> EXCERPTED DATA:
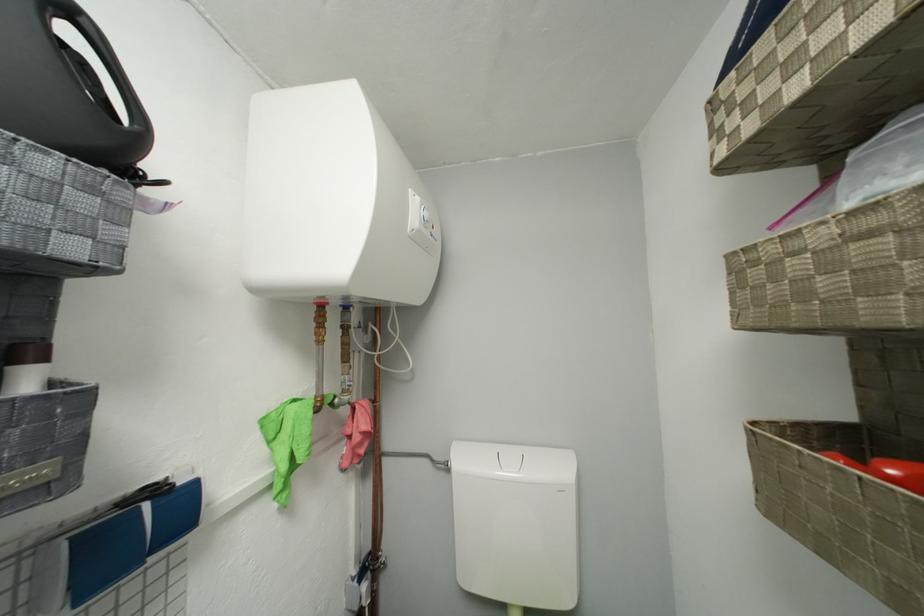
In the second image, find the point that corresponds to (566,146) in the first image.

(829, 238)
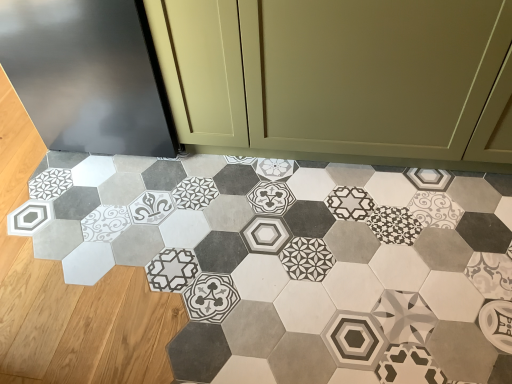
The height and width of the screenshot is (384, 512). I want to click on patterned hexagonal tile at center, so click(x=296, y=262).

Measure the distance between point (134, 199) and camera.

Point (134, 199) and camera are 1.72 meters apart.

What is the approximate width of patterned hexagonal tile at center?

patterned hexagonal tile at center is 3.50 feet wide.

What is the approximate height of patterned hexagonal tile at center?

The height of patterned hexagonal tile at center is 3.78 centimeters.

What do you see at coordinates (296, 262) in the screenshot? I see `patterned hexagonal tile at center` at bounding box center [296, 262].

What is the approximate width of matte olive green cabinet at center?

matte olive green cabinet at center is 25.77 inches wide.

What do you see at coordinates (338, 75) in the screenshot? I see `matte olive green cabinet at center` at bounding box center [338, 75].

Where is `matte olive green cabinet at center`? The width and height of the screenshot is (512, 384). matte olive green cabinet at center is located at coordinates (338, 75).

At what (x,y) coordinates should I click in order to perform the action: click on patterned hexagonal tile at center. Please return your answer as a coordinate pair (x, y). Looking at the image, I should click on (296, 262).

Considering the relative positions of matte olive green cabinet at center and patterned hexagonal tile at center in the image provided, is matte olive green cabinet at center to the right of patterned hexagonal tile at center from the viewer's perspective?

Yes, matte olive green cabinet at center is to the right of patterned hexagonal tile at center.

Is the position of matte olive green cabinet at center more distant than that of patterned hexagonal tile at center?

Yes.

Is point (250, 50) positioned before point (288, 370)?

No, it is not.

From the image's perspective, between matte olive green cabinet at center and patterned hexagonal tile at center, which one is located above?

matte olive green cabinet at center appears higher in the image.

From a real-world perspective, is matte olive green cabinet at center above or below patterned hexagonal tile at center?

From a real-world perspective, matte olive green cabinet at center is physically above patterned hexagonal tile at center.

Does matte olive green cabinet at center have a lesser width compared to patterned hexagonal tile at center?

Correct, the width of matte olive green cabinet at center is less than that of patterned hexagonal tile at center.

Considering the sizes of objects matte olive green cabinet at center and patterned hexagonal tile at center in the image provided, who is taller, matte olive green cabinet at center or patterned hexagonal tile at center?

matte olive green cabinet at center.

Considering the relative sizes of matte olive green cabinet at center and patterned hexagonal tile at center in the image provided, is matte olive green cabinet at center smaller than patterned hexagonal tile at center?

Actually, matte olive green cabinet at center might be larger than patterned hexagonal tile at center.

Do you think matte olive green cabinet at center is within patterned hexagonal tile at center, or outside of it?

matte olive green cabinet at center is located beyond the bounds of patterned hexagonal tile at center.

Is the surface of matte olive green cabinet at center in direct contact with patterned hexagonal tile at center?

No, matte olive green cabinet at center is not beside patterned hexagonal tile at center.

In the scene shown: Could you tell me if matte olive green cabinet at center is facing patterned hexagonal tile at center?

Yes, matte olive green cabinet at center faces towards patterned hexagonal tile at center.

Based on the photo, how different are the orientations of matte olive green cabinet at center and patterned hexagonal tile at center in degrees?

The facing directions of matte olive green cabinet at center and patterned hexagonal tile at center are 0.787 degrees apart.

Consider the image. Measure the distance between matte olive green cabinet at center and patterned hexagonal tile at center.

A distance of 17.16 inches exists between matte olive green cabinet at center and patterned hexagonal tile at center.

Locate an element on the screen. Image resolution: width=512 pixels, height=384 pixels. cabinetry above the patterned hexagonal tile at center (from the image's perspective) is located at coordinates (338, 75).

Can you confirm if patterned hexagonal tile at center is positioned to the right of matte olive green cabinet at center?

Incorrect, patterned hexagonal tile at center is not on the right side of matte olive green cabinet at center.

Considering the positions of objects patterned hexagonal tile at center and matte olive green cabinet at center in the image provided, who is behind, patterned hexagonal tile at center or matte olive green cabinet at center?

matte olive green cabinet at center is further from the camera.

Between point (234, 322) and point (332, 111), which one is positioned in front?

Point (234, 322)

From the image's perspective, between patterned hexagonal tile at center and matte olive green cabinet at center, which one is located above?

matte olive green cabinet at center appears higher in the image.

From a real-world perspective, is patterned hexagonal tile at center below matte olive green cabinet at center?

Indeed, from a real-world perspective, patterned hexagonal tile at center is positioned beneath matte olive green cabinet at center.

Which of these two, patterned hexagonal tile at center or matte olive green cabinet at center, is thinner?

Thinner between the two is matte olive green cabinet at center.

Can you confirm if patterned hexagonal tile at center is shorter than matte olive green cabinet at center?

Correct, patterned hexagonal tile at center is not as tall as matte olive green cabinet at center.

In the scene shown: Considering the sizes of objects patterned hexagonal tile at center and matte olive green cabinet at center in the image provided, who is smaller, patterned hexagonal tile at center or matte olive green cabinet at center?

Smaller between the two is patterned hexagonal tile at center.

Is patterned hexagonal tile at center inside the boundaries of matte olive green cabinet at center, or outside?

patterned hexagonal tile at center is not enclosed by matte olive green cabinet at center.

Is patterned hexagonal tile at center beside matte olive green cabinet at center?

No.

Is patterned hexagonal tile at center oriented away from matte olive green cabinet at center?

No, patterned hexagonal tile at center is not facing the opposite direction of matte olive green cabinet at center.

Can you tell me how much patterned hexagonal tile at center and matte olive green cabinet at center differ in facing direction?

They differ by 0.787 degrees in their facing directions.

The height and width of the screenshot is (384, 512). I want to click on cabinetry lying on the right of patterned hexagonal tile at center, so pos(338,75).

Find the location of a particular element. The height and width of the screenshot is (384, 512). porcelain on the left of matte olive green cabinet at center is located at coordinates (296, 262).

Identify the location of cabinetry lying on the right of patterned hexagonal tile at center. (338, 75).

> TO DO: Would you copy every entry above word for word, leaving the pictures out?

> TASK RESPONSE:
In the second image, find the point that corresponds to (566,146) in the first image.

(829, 238)
The height and width of the screenshot is (384, 512). I want to click on patterned hexagonal tile at center, so click(x=296, y=262).

Measure the distance between point (134, 199) and camera.

Point (134, 199) and camera are 1.72 meters apart.

What is the approximate width of patterned hexagonal tile at center?

patterned hexagonal tile at center is 3.50 feet wide.

What is the approximate height of patterned hexagonal tile at center?

The height of patterned hexagonal tile at center is 3.78 centimeters.

What do you see at coordinates (296, 262) in the screenshot? I see `patterned hexagonal tile at center` at bounding box center [296, 262].

What is the approximate width of matte olive green cabinet at center?

matte olive green cabinet at center is 25.77 inches wide.

What do you see at coordinates (338, 75) in the screenshot? I see `matte olive green cabinet at center` at bounding box center [338, 75].

Where is `matte olive green cabinet at center`? The width and height of the screenshot is (512, 384). matte olive green cabinet at center is located at coordinates (338, 75).

At what (x,y) coordinates should I click in order to perform the action: click on patterned hexagonal tile at center. Please return your answer as a coordinate pair (x, y). Looking at the image, I should click on (296, 262).

Considering the relative positions of matte olive green cabinet at center and patterned hexagonal tile at center in the image provided, is matte olive green cabinet at center to the right of patterned hexagonal tile at center from the viewer's perspective?

Yes, matte olive green cabinet at center is to the right of patterned hexagonal tile at center.

Is the position of matte olive green cabinet at center more distant than that of patterned hexagonal tile at center?

Yes.

Is point (250, 50) positioned before point (288, 370)?

No, it is not.

From the image's perspective, between matte olive green cabinet at center and patterned hexagonal tile at center, which one is located above?

matte olive green cabinet at center appears higher in the image.

From a real-world perspective, is matte olive green cabinet at center above or below patterned hexagonal tile at center?

From a real-world perspective, matte olive green cabinet at center is physically above patterned hexagonal tile at center.

Does matte olive green cabinet at center have a lesser width compared to patterned hexagonal tile at center?

Correct, the width of matte olive green cabinet at center is less than that of patterned hexagonal tile at center.

Considering the sizes of objects matte olive green cabinet at center and patterned hexagonal tile at center in the image provided, who is taller, matte olive green cabinet at center or patterned hexagonal tile at center?

matte olive green cabinet at center.

Considering the relative sizes of matte olive green cabinet at center and patterned hexagonal tile at center in the image provided, is matte olive green cabinet at center smaller than patterned hexagonal tile at center?

Actually, matte olive green cabinet at center might be larger than patterned hexagonal tile at center.

Do you think matte olive green cabinet at center is within patterned hexagonal tile at center, or outside of it?

matte olive green cabinet at center is located beyond the bounds of patterned hexagonal tile at center.

Is the surface of matte olive green cabinet at center in direct contact with patterned hexagonal tile at center?

No, matte olive green cabinet at center is not beside patterned hexagonal tile at center.

In the scene shown: Could you tell me if matte olive green cabinet at center is facing patterned hexagonal tile at center?

Yes, matte olive green cabinet at center faces towards patterned hexagonal tile at center.

Based on the photo, how different are the orientations of matte olive green cabinet at center and patterned hexagonal tile at center in degrees?

The facing directions of matte olive green cabinet at center and patterned hexagonal tile at center are 0.787 degrees apart.

Consider the image. Measure the distance between matte olive green cabinet at center and patterned hexagonal tile at center.

A distance of 17.16 inches exists between matte olive green cabinet at center and patterned hexagonal tile at center.

Locate an element on the screen. Image resolution: width=512 pixels, height=384 pixels. cabinetry above the patterned hexagonal tile at center (from the image's perspective) is located at coordinates (338, 75).

Can you confirm if patterned hexagonal tile at center is positioned to the right of matte olive green cabinet at center?

Incorrect, patterned hexagonal tile at center is not on the right side of matte olive green cabinet at center.

Considering the positions of objects patterned hexagonal tile at center and matte olive green cabinet at center in the image provided, who is behind, patterned hexagonal tile at center or matte olive green cabinet at center?

matte olive green cabinet at center is further from the camera.

Between point (234, 322) and point (332, 111), which one is positioned in front?

Point (234, 322)

From the image's perspective, between patterned hexagonal tile at center and matte olive green cabinet at center, which one is located above?

matte olive green cabinet at center appears higher in the image.

From a real-world perspective, is patterned hexagonal tile at center below matte olive green cabinet at center?

Indeed, from a real-world perspective, patterned hexagonal tile at center is positioned beneath matte olive green cabinet at center.

Which of these two, patterned hexagonal tile at center or matte olive green cabinet at center, is thinner?

Thinner between the two is matte olive green cabinet at center.

Can you confirm if patterned hexagonal tile at center is shorter than matte olive green cabinet at center?

Correct, patterned hexagonal tile at center is not as tall as matte olive green cabinet at center.

In the scene shown: Considering the sizes of objects patterned hexagonal tile at center and matte olive green cabinet at center in the image provided, who is smaller, patterned hexagonal tile at center or matte olive green cabinet at center?

Smaller between the two is patterned hexagonal tile at center.

Is patterned hexagonal tile at center inside the boundaries of matte olive green cabinet at center, or outside?

patterned hexagonal tile at center is not enclosed by matte olive green cabinet at center.

Is patterned hexagonal tile at center beside matte olive green cabinet at center?

No.

Is patterned hexagonal tile at center oriented away from matte olive green cabinet at center?

No, patterned hexagonal tile at center is not facing the opposite direction of matte olive green cabinet at center.

Can you tell me how much patterned hexagonal tile at center and matte olive green cabinet at center differ in facing direction?

They differ by 0.787 degrees in their facing directions.

The height and width of the screenshot is (384, 512). I want to click on cabinetry lying on the right of patterned hexagonal tile at center, so pos(338,75).

Find the location of a particular element. The height and width of the screenshot is (384, 512). porcelain on the left of matte olive green cabinet at center is located at coordinates (296, 262).

Identify the location of cabinetry lying on the right of patterned hexagonal tile at center. (338, 75).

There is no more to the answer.